Data records
┌────────

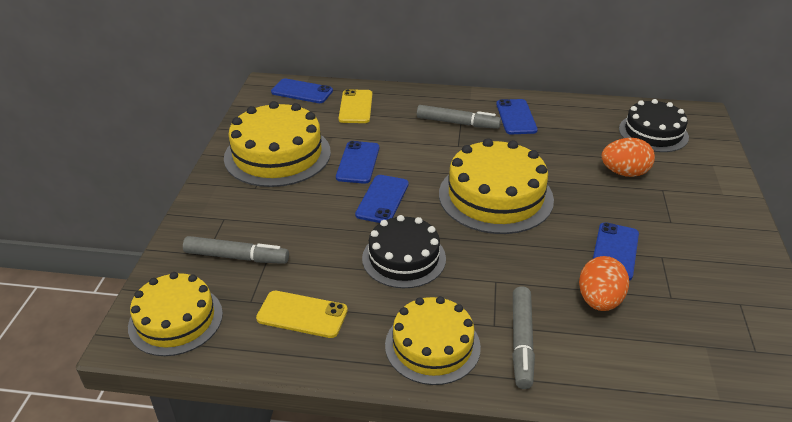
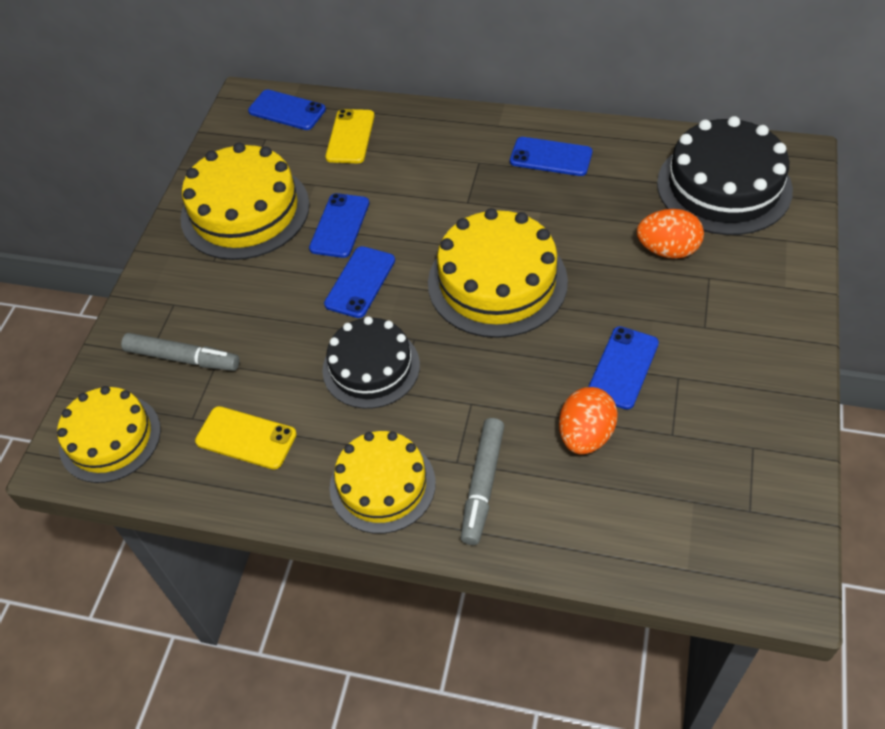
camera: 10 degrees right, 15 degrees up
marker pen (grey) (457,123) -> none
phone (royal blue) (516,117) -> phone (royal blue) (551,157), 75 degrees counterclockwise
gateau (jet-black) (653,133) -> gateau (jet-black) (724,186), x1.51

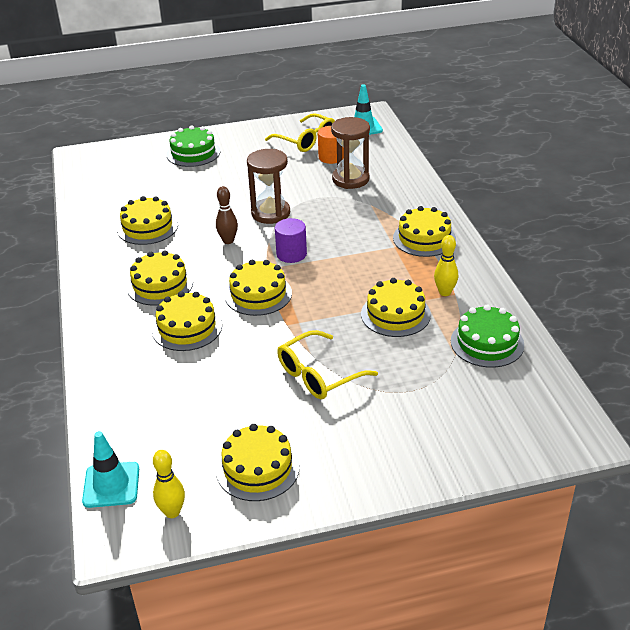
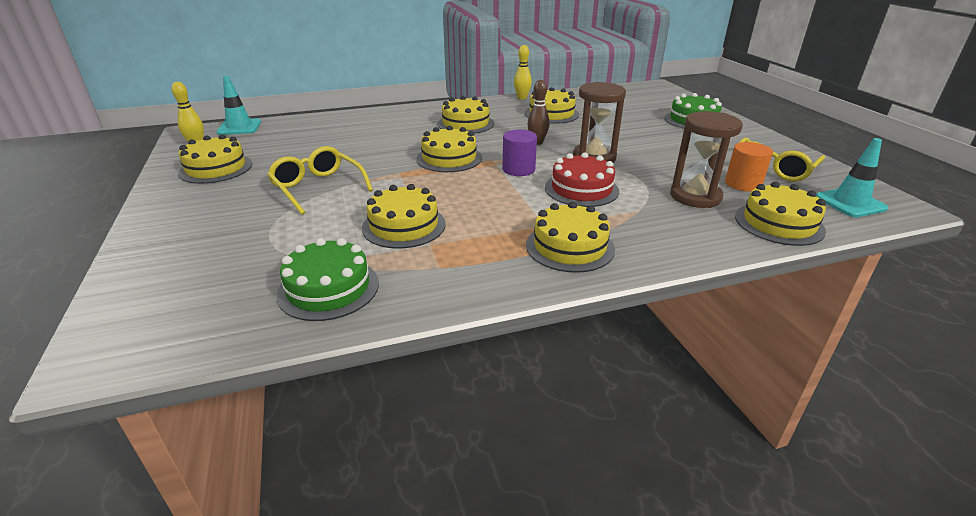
camera: 85 degrees right, 5 degrees down
none -> gateau (crimson) (581,189)
gateau (yellow) (187,328) -> gateau (yellow) (779,223), move
skittle (yellow) (445,292) -> skittle (yellow) (522,98), move

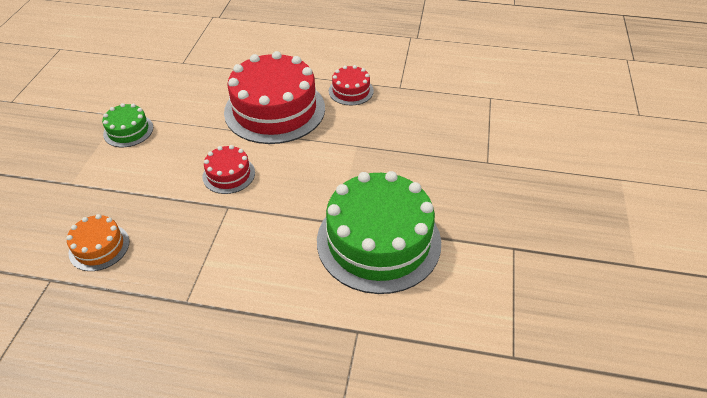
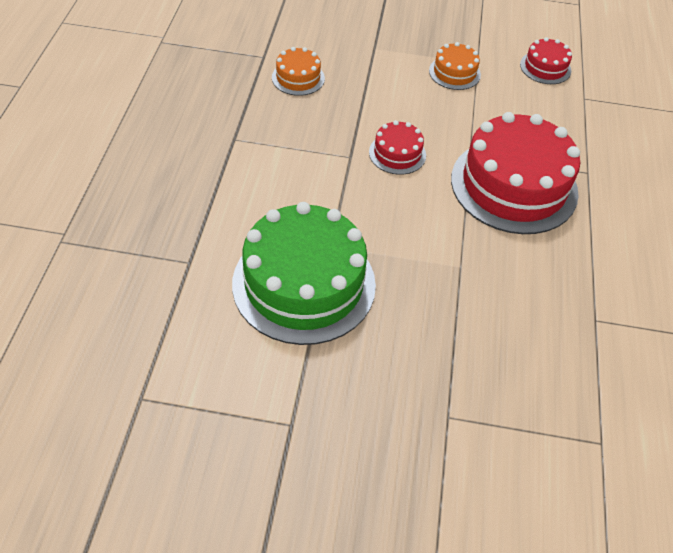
camera: 85 degrees right, 5 degrees up
gateau (crimson) (351,91) -> gateau (crimson) (545,67), move
gateau (leaf-green) (128,130) -> gateau (bright orange) (454,73)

└────────

### WORK TO BE COMPLETED
Nothing but the lines from the start of the records through the line holding "gateau (yellow) (187,328)" should be printed, exactly as written and with the pictures left out.

### RESPONSE TO THIS EXERCISE
camera: 10 degrees right, 15 degrees up
marker pen (grey) (457,123) -> none
phone (royal blue) (516,117) -> phone (royal blue) (551,157), 75 degrees counterclockwise
gateau (jet-black) (653,133) -> gateau (jet-black) (724,186), x1.51

camera: 85 degrees right, 5 degrees down
none -> gateau (crimson) (581,189)
gateau (yellow) (187,328) -> gateau (yellow) (779,223), move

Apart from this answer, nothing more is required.